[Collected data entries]

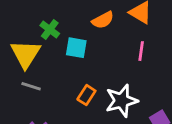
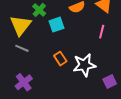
cyan square: (76, 48) -> (57, 25), turned -35
orange rectangle: (86, 95) -> (60, 59), turned -72

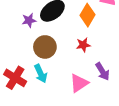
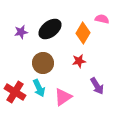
purple star: (29, 20) -> (21, 32), moved
pink triangle: (79, 83) -> (63, 97), moved

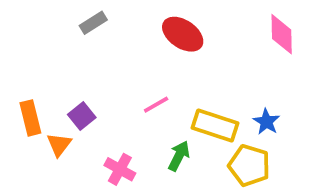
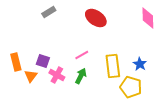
purple square: (82, 116) -> (43, 61), turned -32
yellow rectangle: (215, 125) -> (113, 66), turned 65
green arrow: (179, 156) -> (81, 76), moved
pink cross: (120, 169) -> (57, 75), moved

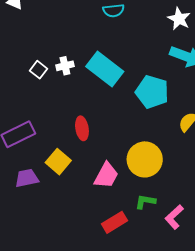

* _Work instruction_
Extract the run of lines beginning with the line that holds "green arrow: (179, 156) -> (81, 76), moved" and ending at the last line of the data, inclusive. Exclude any pictures from the copy.

* _Response below_
green arrow: (179, 156) -> (81, 76), moved
pink cross: (120, 169) -> (57, 75), moved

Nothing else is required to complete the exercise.